-- GIVEN REQUEST --
Arrange every one of the lines below as a Markdown table with the columns "Row" and "Line", numbering the rows in order and skipping blank lines. Omit the pictures from the table.

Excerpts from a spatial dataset
-.-.-

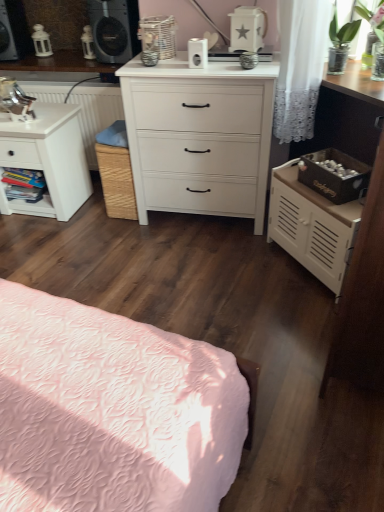
The width and height of the screenshot is (384, 512). In order to click on free space in front of white matte cabinet at right, placed as the second nightstand when sorted from left to right in this screenshot , I will do `click(291, 310)`.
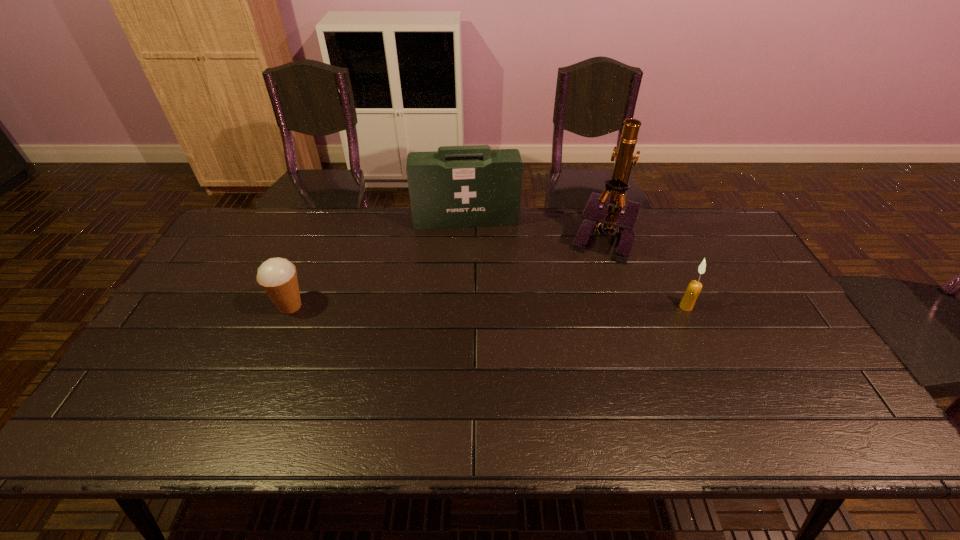
Find the location of a particular element. vacant space located 0.150m on the front-facing side of the third shortest object is located at coordinates (471, 259).

Locate an element on the screen. The image size is (960, 540). vacant space located 0.390m at the eyepiece of the second object from right to left is located at coordinates (493, 318).

Locate an element on the screen. The height and width of the screenshot is (540, 960). free region located 0.350m at the eyepiece of the second object from right to left is located at coordinates (503, 310).

Identify the location of vacant area situated at the eyepiece of the second object from right to left. This screenshot has height=540, width=960. (561, 269).

Locate an element on the screen. The height and width of the screenshot is (540, 960). the first-aid kit at the far edge is located at coordinates (469, 190).

What are the coordinates of `microscope that is at the far edge` in the screenshot? It's located at (619, 219).

At what (x,y) coordinates should I click in order to perform the action: click on free space at the far edge of the desktop. Please return your answer as a coordinate pair (x, y). The width and height of the screenshot is (960, 540). Looking at the image, I should click on (535, 232).

Identify the location of vacant region at the near edge of the desktop. This screenshot has height=540, width=960. (408, 376).

Where is `vacant region at the right edge`? The image size is (960, 540). vacant region at the right edge is located at coordinates (715, 256).

This screenshot has height=540, width=960. I want to click on free space at the far left corner of the desktop, so click(x=269, y=239).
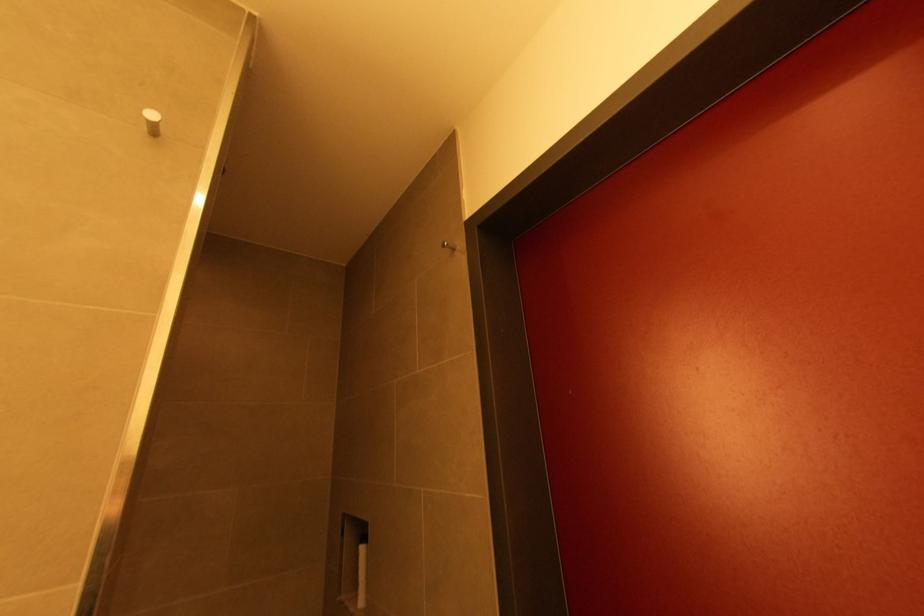
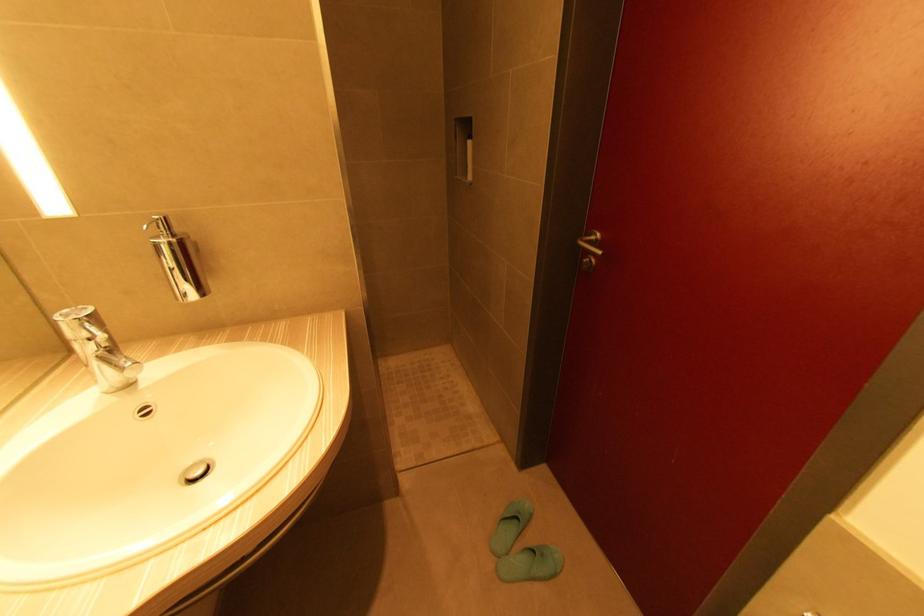
First-person continuous shooting, in which direction is the camera rotating?

The rotation direction of the camera is left-down.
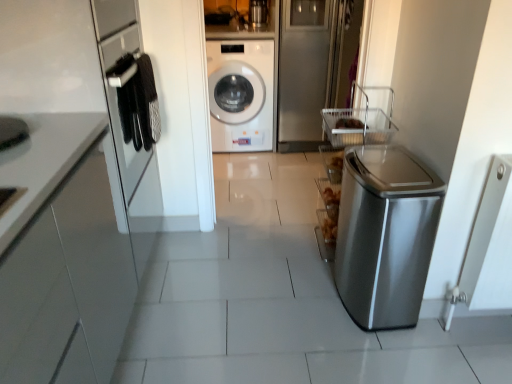
Question: Considering the relative positions of brushed metal washing machine at upper center and satin silver trash can at right in the image provided, is brushed metal washing machine at upper center to the right of satin silver trash can at right from the viewer's perspective?

Choices:
 (A) yes
 (B) no

Answer: (B)

Question: Can you confirm if brushed metal washing machine at upper center is smaller than satin silver trash can at right?

Choices:
 (A) no
 (B) yes

Answer: (B)

Question: Does brushed metal washing machine at upper center have a greater width compared to satin silver trash can at right?

Choices:
 (A) no
 (B) yes

Answer: (A)

Question: Is brushed metal washing machine at upper center shorter than satin silver trash can at right?

Choices:
 (A) yes
 (B) no

Answer: (A)

Question: Is brushed metal washing machine at upper center located outside satin silver trash can at right?

Choices:
 (A) yes
 (B) no

Answer: (A)

Question: From a real-world perspective, is brushed metal washing machine at upper center physically below satin silver trash can at right?

Choices:
 (A) yes
 (B) no

Answer: (B)

Question: From the image's perspective, is satin silver trash can at right located beneath white glossy washing machine at center?

Choices:
 (A) yes
 (B) no

Answer: (A)

Question: Considering the relative positions of satin silver trash can at right and white glossy washing machine at center in the image provided, is satin silver trash can at right behind white glossy washing machine at center?

Choices:
 (A) yes
 (B) no

Answer: (B)

Question: From the image's perspective, is satin silver trash can at right above white glossy washing machine at center?

Choices:
 (A) no
 (B) yes

Answer: (A)

Question: Are satin silver trash can at right and white glossy washing machine at center located far from each other?

Choices:
 (A) no
 (B) yes

Answer: (B)

Question: Is satin silver trash can at right aimed at white glossy washing machine at center?

Choices:
 (A) no
 (B) yes

Answer: (A)

Question: Does satin silver trash can at right appear on the left side of white glossy washing machine at center?

Choices:
 (A) no
 (B) yes

Answer: (A)

Question: From the image's perspective, is white glossy washing machine at center above brushed metal washing machine at upper center?

Choices:
 (A) no
 (B) yes

Answer: (A)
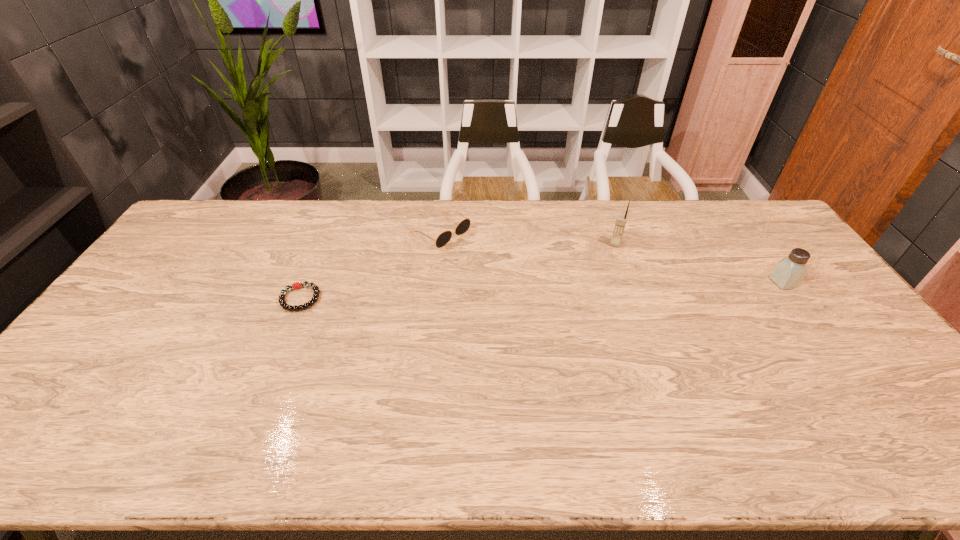
In order to click on free location at the left edge of the desktop in this screenshot , I will do `click(170, 293)`.

The image size is (960, 540). Identify the location of vacant space at the far left corner of the desktop. (199, 210).

In the image, there is a desktop. Where is `vacant space at the far right corner`? This screenshot has width=960, height=540. vacant space at the far right corner is located at coordinates (732, 207).

Where is `free spot between the bracelet and the second shortest object`? free spot between the bracelet and the second shortest object is located at coordinates 371,265.

I want to click on free space between the third tallest object and the leftmost object, so [371, 265].

This screenshot has height=540, width=960. In order to click on unoccupied position between the tallest object and the bracelet in this screenshot , I will do `click(458, 271)`.

This screenshot has height=540, width=960. I want to click on free area in between the cellular telephone and the sunglasses, so (x=528, y=238).

Locate an element on the screen. This screenshot has height=540, width=960. vacant space in between the second object from right to left and the leftmost object is located at coordinates pyautogui.click(x=458, y=271).

Where is `free space that is in between the third shortest object and the cellular telephone`? This screenshot has height=540, width=960. free space that is in between the third shortest object and the cellular telephone is located at coordinates (699, 263).

Where is `free space between the cellular telephone and the shortest object`? Image resolution: width=960 pixels, height=540 pixels. free space between the cellular telephone and the shortest object is located at coordinates (458, 271).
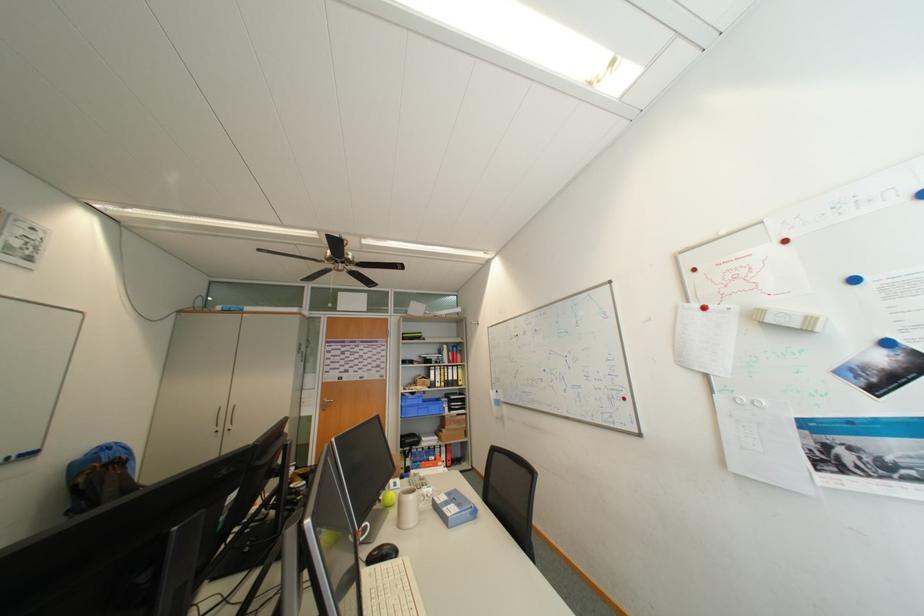
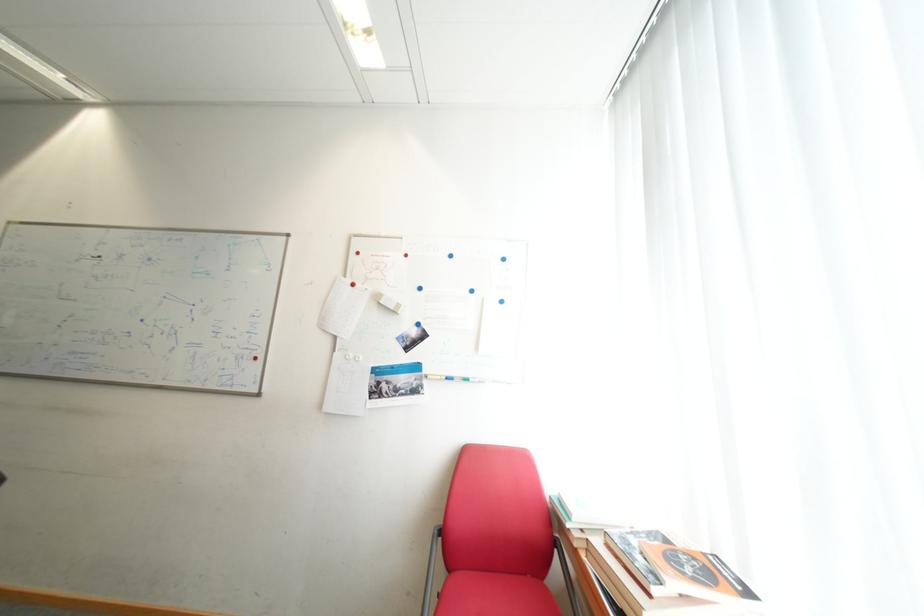
Question: Based on the continuous images, in which direction is the camera rotating? Reply with the corresponding letter.

Choices:
 (A) Left
 (B) Right
 (C) Up
 (D) Down

Answer: (B)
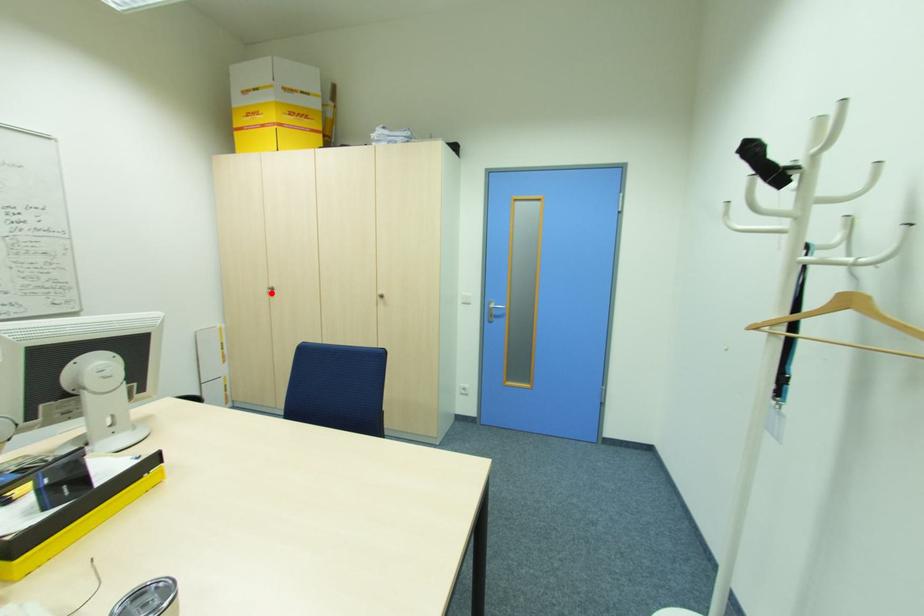
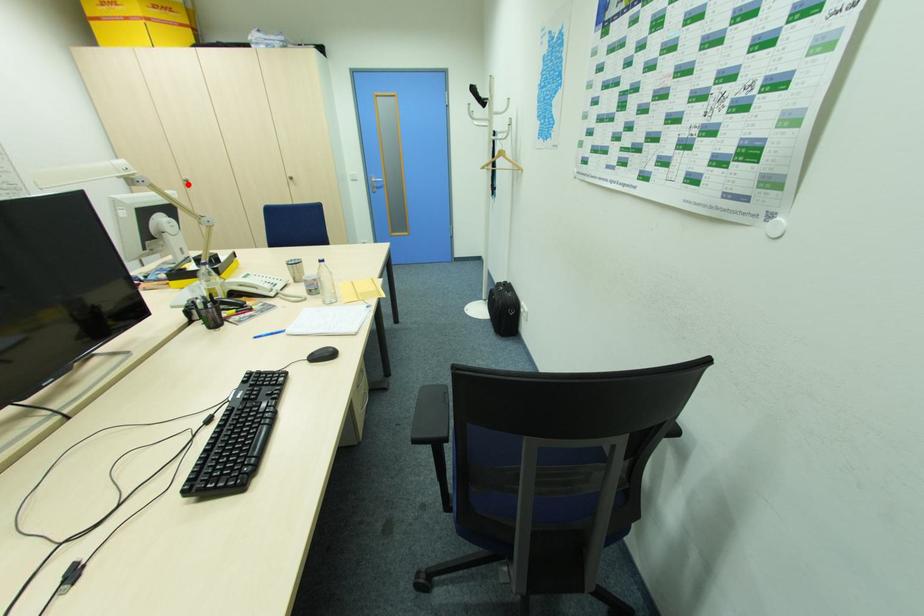
I am providing you with two images of the same scene from different viewpoints. A red point is marked on the first image and another point is marked on the second image. Is the marked point in image1 the same physical position as the marked point in image2?

Yes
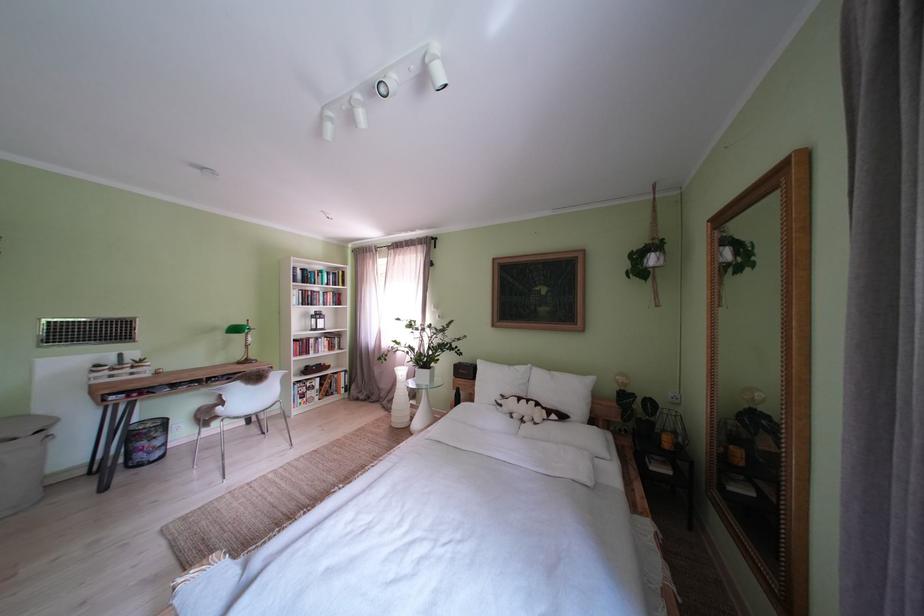
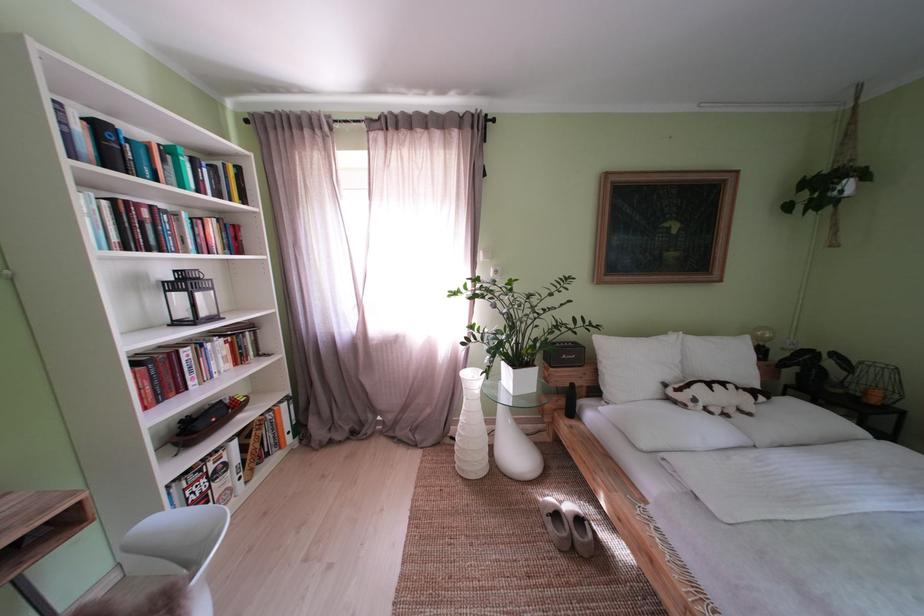
Locate, in the second image, the point that corresponds to pixel 329 321 in the first image.

(198, 286)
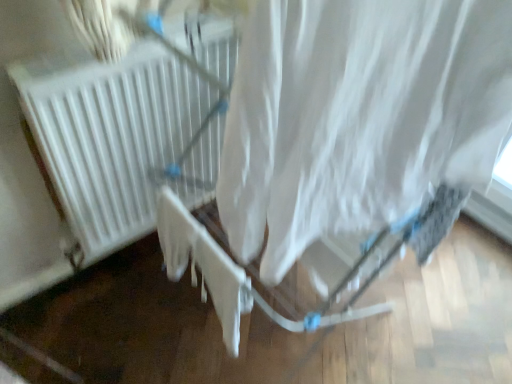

-.-.-

-- RESULT OF THIS EXERCISE --
| Row | Line |
|---|---|
| 1 | The width and height of the screenshot is (384, 512). In order to click on free space in front of white matte cabinet at right, placed as the second nightstand when sorted from left to right in this screenshot , I will do `click(291, 310)`. |
| 2 | Find the location of a particular element. vacant space located 0.150m on the front-facing side of the third shortest object is located at coordinates (471, 259). |
| 3 | Locate an element on the screen. The image size is (960, 540). vacant space located 0.390m at the eyepiece of the second object from right to left is located at coordinates (493, 318). |
| 4 | Locate an element on the screen. The height and width of the screenshot is (540, 960). free region located 0.350m at the eyepiece of the second object from right to left is located at coordinates (503, 310). |
| 5 | Identify the location of vacant area situated at the eyepiece of the second object from right to left. This screenshot has height=540, width=960. (561, 269). |
| 6 | Locate an element on the screen. The height and width of the screenshot is (540, 960). the first-aid kit at the far edge is located at coordinates (469, 190). |
| 7 | What are the coordinates of `microscope that is at the far edge` in the screenshot? It's located at (619, 219). |
| 8 | At what (x,y) coordinates should I click in order to perform the action: click on free space at the far edge of the desktop. Please return your answer as a coordinate pair (x, y). The width and height of the screenshot is (960, 540). Looking at the image, I should click on (535, 232). |
| 9 | Identify the location of vacant region at the near edge of the desktop. This screenshot has height=540, width=960. (408, 376). |
| 10 | Where is `vacant region at the right edge`? The image size is (960, 540). vacant region at the right edge is located at coordinates (715, 256). |
| 11 | This screenshot has height=540, width=960. I want to click on free space at the far left corner of the desktop, so click(x=269, y=239). |
| 12 | First-person continuous shooting, in which direction is the camera rotating? |
| 13 | The rotation direction of the camera is left-down. |
| 14 | Question: Considering the relative positions of brushed metal washing machine at upper center and satin silver trash can at right in the image provided, is brushed metal washing machine at upper center to the right of satin silver trash can at right from the viewer's perspective? |
| 15 | Choices: |
| 16 |  (A) yes |
| 17 |  (B) no |
| 18 | Answer: (B) |
| 19 | Question: Can you confirm if brushed metal washing machine at upper center is smaller than satin silver trash can at right? |
| 20 | Choices: |
| 21 |  (A) no |
| 22 |  (B) yes |
| 23 | Answer: (B) |
| 24 | Question: Does brushed metal washing machine at upper center have a greater width compared to satin silver trash can at right? |
| 25 | Choices: |
| 26 |  (A) no |
| 27 |  (B) yes |
| 28 | Answer: (A) |
| 29 | Question: Is brushed metal washing machine at upper center shorter than satin silver trash can at right? |
| 30 | Choices: |
| 31 |  (A) yes |
| 32 |  (B) no |
| 33 | Answer: (A) |
| 34 | Question: Is brushed metal washing machine at upper center located outside satin silver trash can at right? |
| 35 | Choices: |
| 36 |  (A) yes |
| 37 |  (B) no |
| 38 | Answer: (A) |
| 39 | Question: From a real-world perspective, is brushed metal washing machine at upper center physically below satin silver trash can at right? |
| 40 | Choices: |
| 41 |  (A) yes |
| 42 |  (B) no |
| 43 | Answer: (B) |
| 44 | Question: From the image's perspective, is satin silver trash can at right located beneath white glossy washing machine at center? |
| 45 | Choices: |
| 46 |  (A) yes |
| 47 |  (B) no |
| 48 | Answer: (A) |
| 49 | Question: Considering the relative positions of satin silver trash can at right and white glossy washing machine at center in the image provided, is satin silver trash can at right behind white glossy washing machine at center? |
| 50 | Choices: |
| 51 |  (A) yes |
| 52 |  (B) no |
| 53 | Answer: (B) |
| 54 | Question: From the image's perspective, is satin silver trash can at right above white glossy washing machine at center? |
| 55 | Choices: |
| 56 |  (A) no |
| 57 |  (B) yes |
| 58 | Answer: (A) |
| 59 | Question: Are satin silver trash can at right and white glossy washing machine at center located far from each other? |
| 60 | Choices: |
| 61 |  (A) no |
| 62 |  (B) yes |
| 63 | Answer: (B) |
| 64 | Question: Is satin silver trash can at right aimed at white glossy washing machine at center? |
| 65 | Choices: |
| 66 |  (A) no |
| 67 |  (B) yes |
| 68 | Answer: (A) |
| 69 | Question: Does satin silver trash can at right appear on the left side of white glossy washing machine at center? |
| 70 | Choices: |
| 71 |  (A) no |
| 72 |  (B) yes |
| 73 | Answer: (A) |
| 74 | Question: From the image's perspective, is white glossy washing machine at center above brushed metal washing machine at upper center? |
| 75 | Choices: |
| 76 |  (A) no |
| 77 |  (B) yes |
| 78 | Answer: (A) |
| 79 | In order to click on free location at the left edge of the desktop in this screenshot , I will do `click(170, 293)`. |
| 80 | The image size is (960, 540). Identify the location of vacant space at the far left corner of the desktop. (199, 210). |
| 81 | In the image, there is a desktop. Where is `vacant space at the far right corner`? This screenshot has width=960, height=540. vacant space at the far right corner is located at coordinates (732, 207). |
| 82 | Where is `free spot between the bracelet and the second shortest object`? free spot between the bracelet and the second shortest object is located at coordinates 371,265. |
| 83 | I want to click on free space between the third tallest object and the leftmost object, so [371, 265]. |
| 84 | This screenshot has height=540, width=960. In order to click on unoccupied position between the tallest object and the bracelet in this screenshot , I will do `click(458, 271)`. |
| 85 | This screenshot has height=540, width=960. I want to click on free area in between the cellular telephone and the sunglasses, so (x=528, y=238). |
| 86 | Locate an element on the screen. This screenshot has height=540, width=960. vacant space in between the second object from right to left and the leftmost object is located at coordinates pyautogui.click(x=458, y=271). |
| 87 | Where is `free space that is in between the third shortest object and the cellular telephone`? This screenshot has height=540, width=960. free space that is in between the third shortest object and the cellular telephone is located at coordinates (699, 263). |
| 88 | Where is `free space between the cellular telephone and the shortest object`? Image resolution: width=960 pixels, height=540 pixels. free space between the cellular telephone and the shortest object is located at coordinates (458, 271). |
| 89 | Question: Based on the continuous images, in which direction is the camera rotating? Reply with the corresponding letter. |
| 90 | Choices: |
| 91 |  (A) Left |
| 92 |  (B) Right |
| 93 |  (C) Up |
| 94 |  (D) Down |
| 95 | Answer: (B) |
| 96 | I am providing you with two images of the same scene from different viewpoints. A red point is marked on the first image and another point is marked on the second image. Is the marked point in image1 the same physical position as the marked point in image2? |
| 97 | Yes |
| 98 | Locate, in the second image, the point that corresponds to pixel 329 321 in the first image. |
| 99 | (198, 286) |